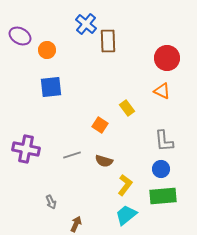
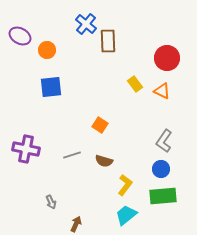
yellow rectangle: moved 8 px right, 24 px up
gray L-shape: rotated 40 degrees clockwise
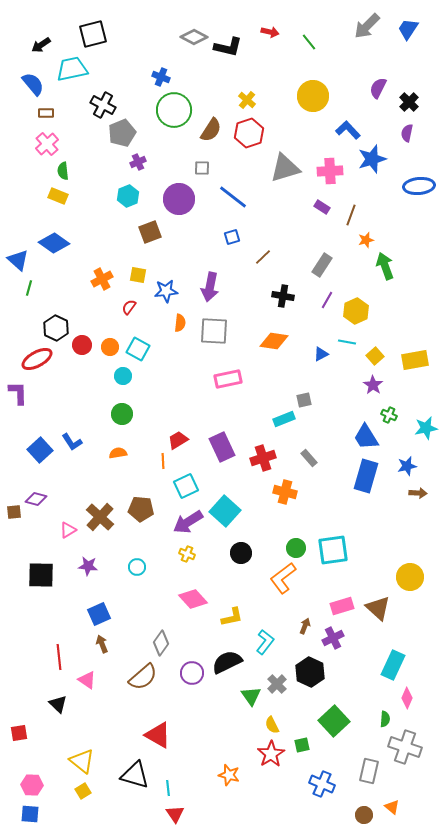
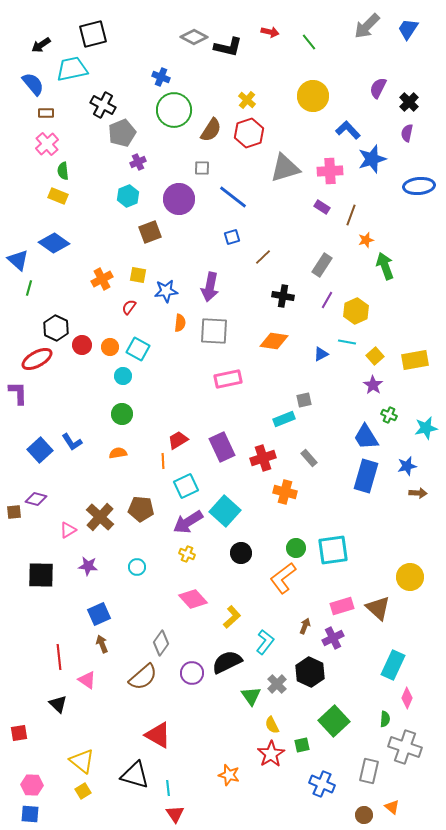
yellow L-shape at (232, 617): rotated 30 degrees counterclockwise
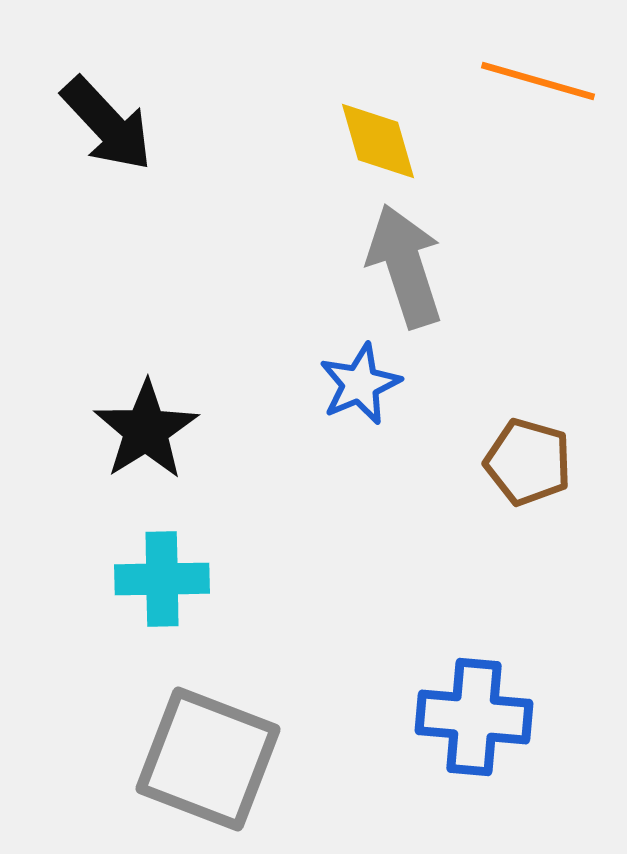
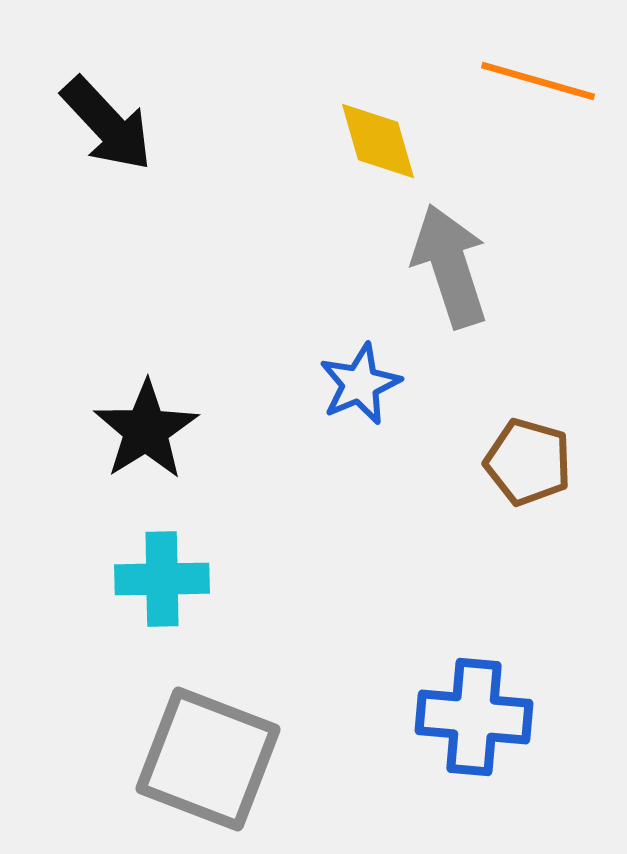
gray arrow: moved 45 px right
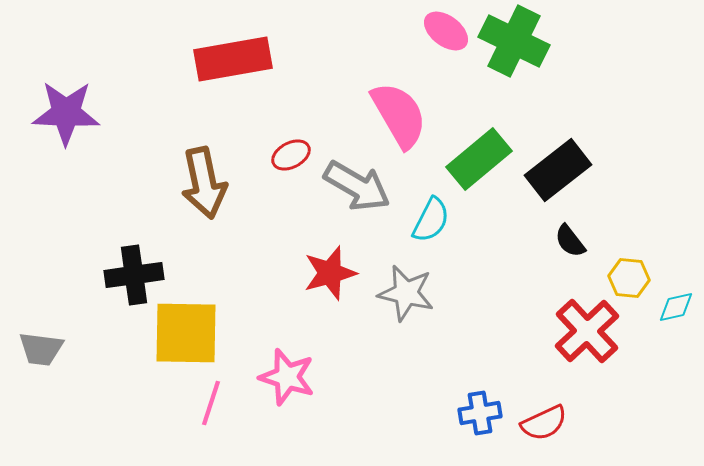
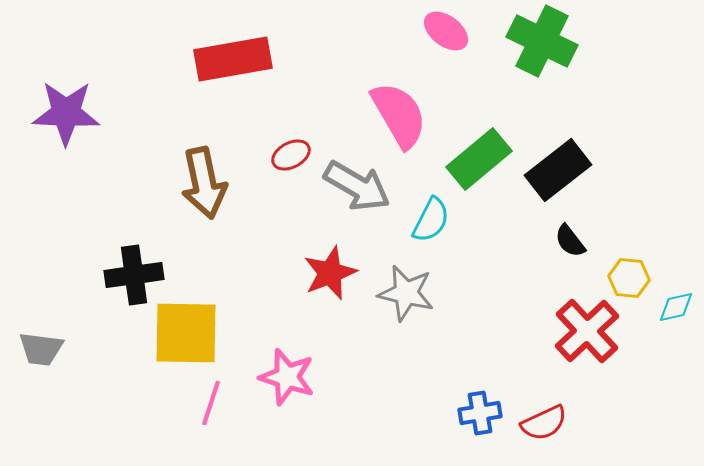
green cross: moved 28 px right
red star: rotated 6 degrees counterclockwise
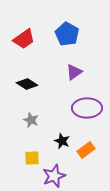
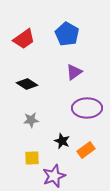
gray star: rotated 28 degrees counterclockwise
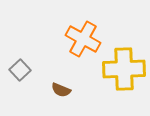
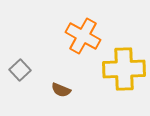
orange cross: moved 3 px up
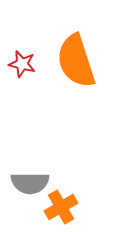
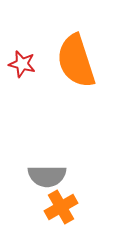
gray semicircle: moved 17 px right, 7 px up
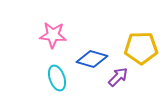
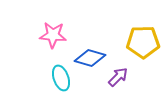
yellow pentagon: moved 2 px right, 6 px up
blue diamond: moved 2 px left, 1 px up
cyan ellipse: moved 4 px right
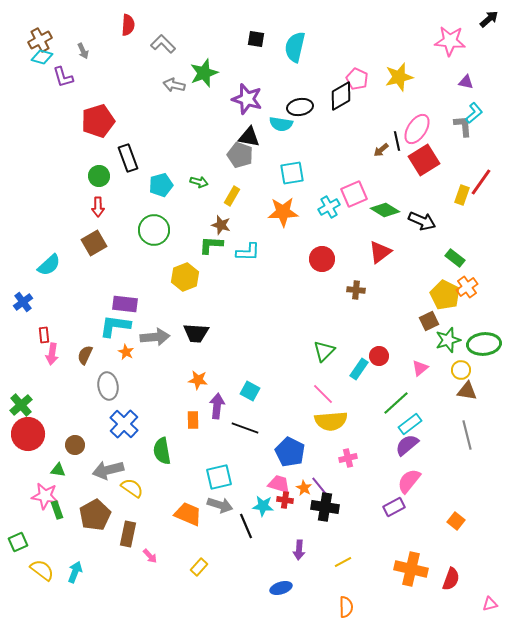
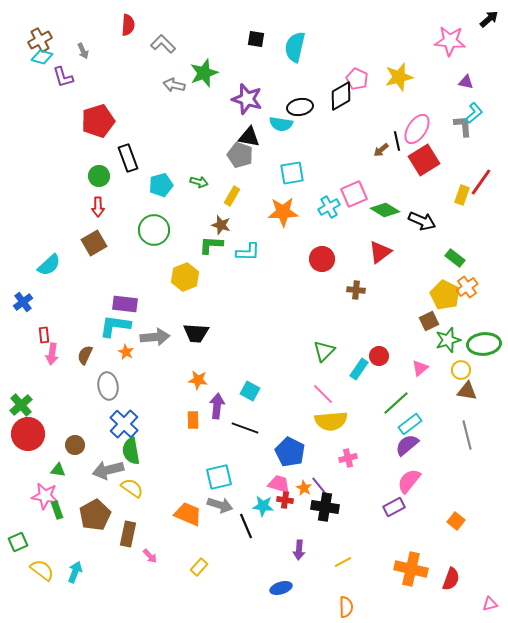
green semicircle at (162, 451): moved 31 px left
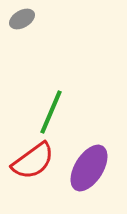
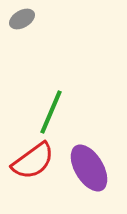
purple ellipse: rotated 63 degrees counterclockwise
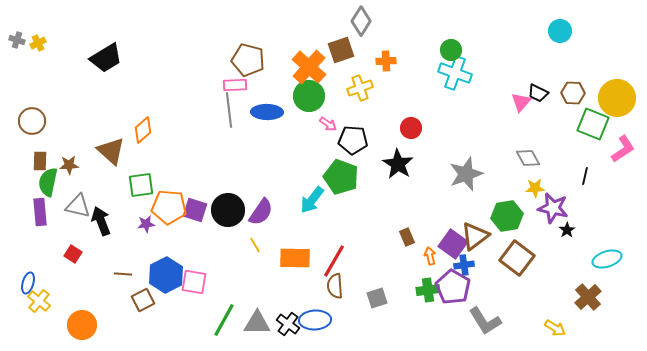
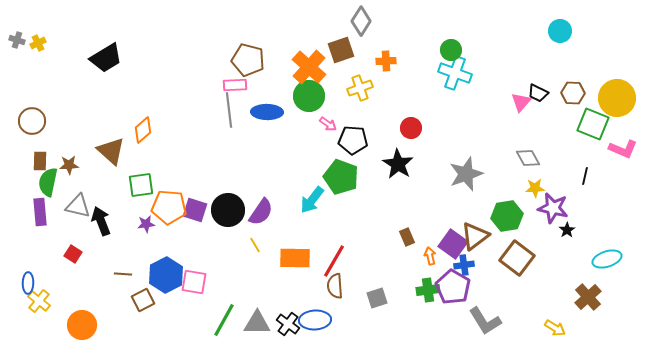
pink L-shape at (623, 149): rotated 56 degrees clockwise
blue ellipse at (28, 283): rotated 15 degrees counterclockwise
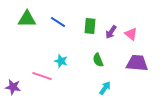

§

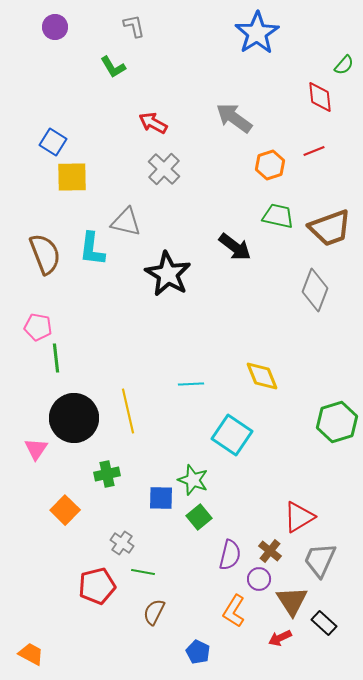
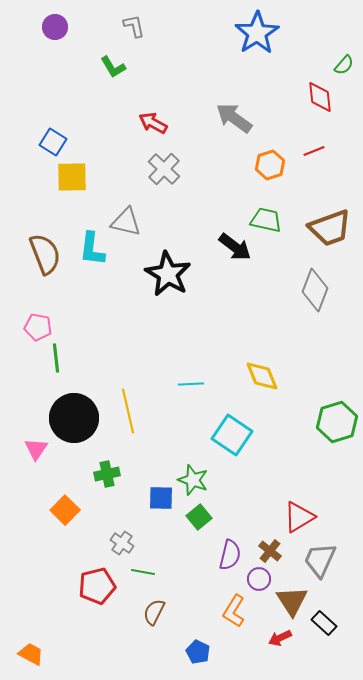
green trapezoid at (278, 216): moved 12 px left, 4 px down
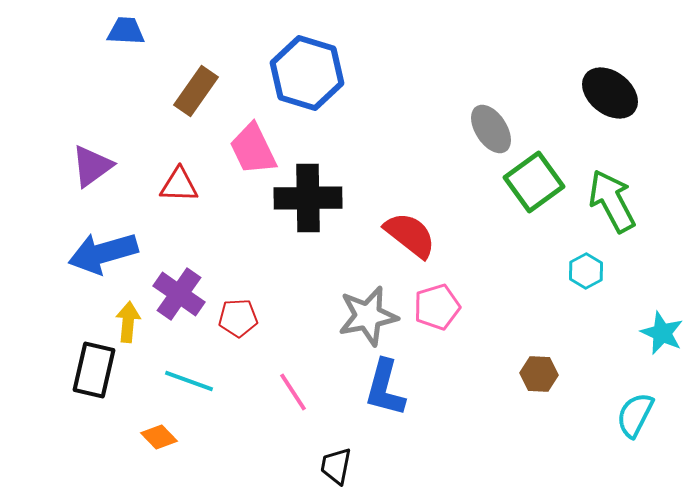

§

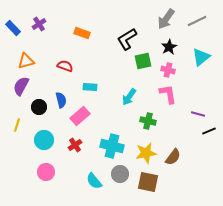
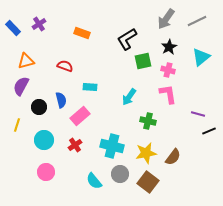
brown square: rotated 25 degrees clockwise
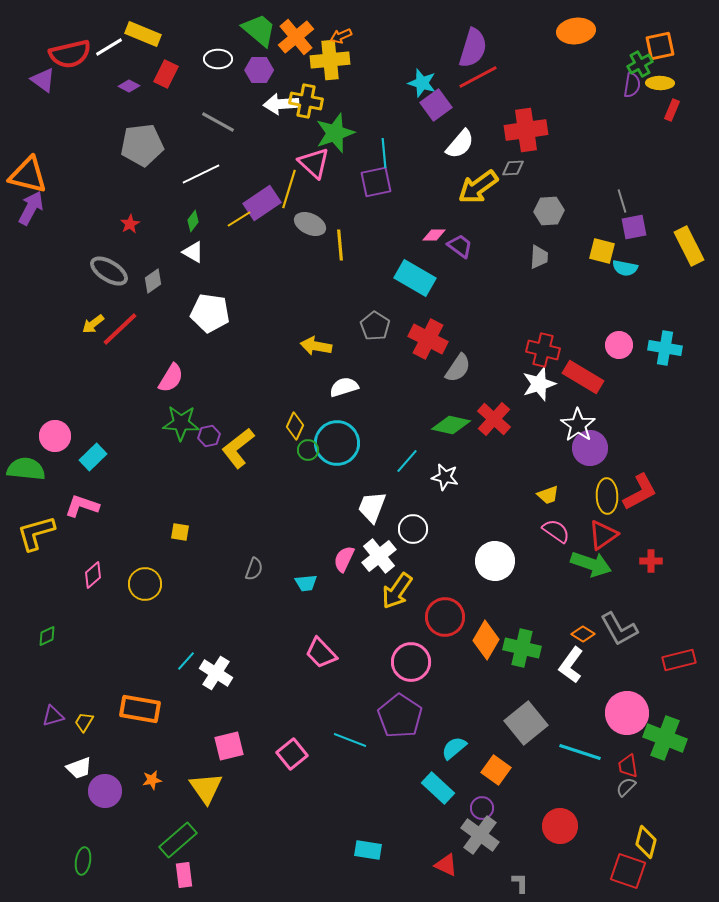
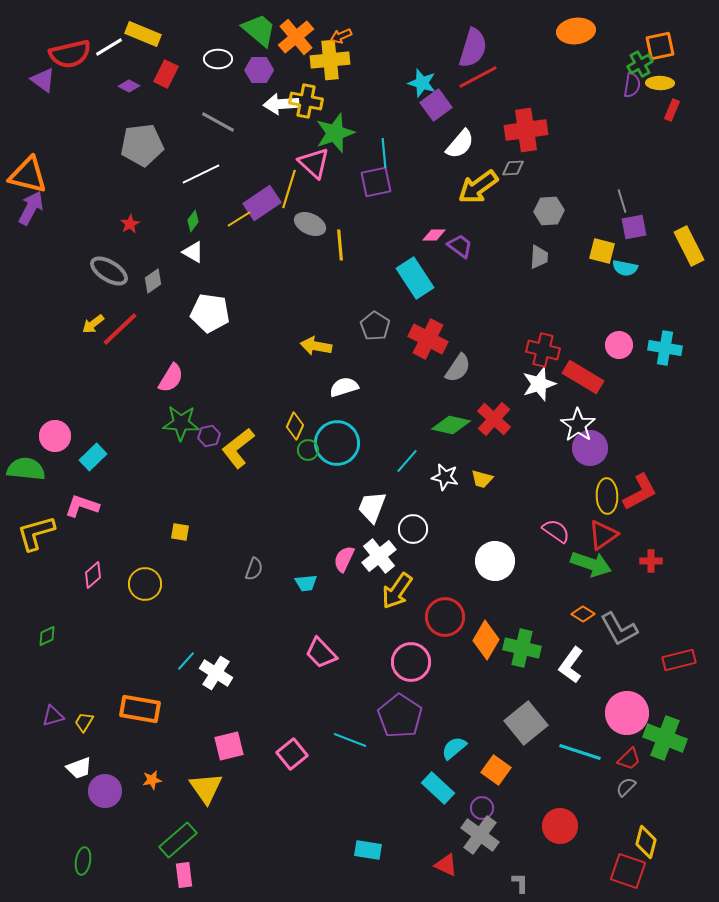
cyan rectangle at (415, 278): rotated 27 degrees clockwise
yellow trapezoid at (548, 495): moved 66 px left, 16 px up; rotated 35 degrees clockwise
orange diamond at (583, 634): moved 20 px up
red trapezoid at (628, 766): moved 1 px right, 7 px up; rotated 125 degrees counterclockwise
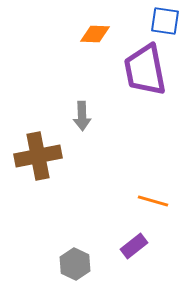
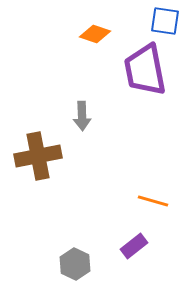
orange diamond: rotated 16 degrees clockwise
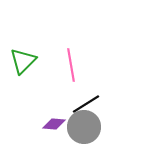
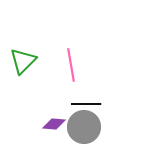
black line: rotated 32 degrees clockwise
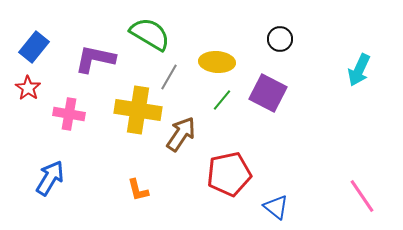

§

Work to be completed ->
What lines in the data above contain the word "ellipse"? Copy them all.

Written answer ->
cyan ellipse: moved 4 px right
purple ellipse: rotated 63 degrees counterclockwise
blue ellipse at (28, 283): rotated 15 degrees counterclockwise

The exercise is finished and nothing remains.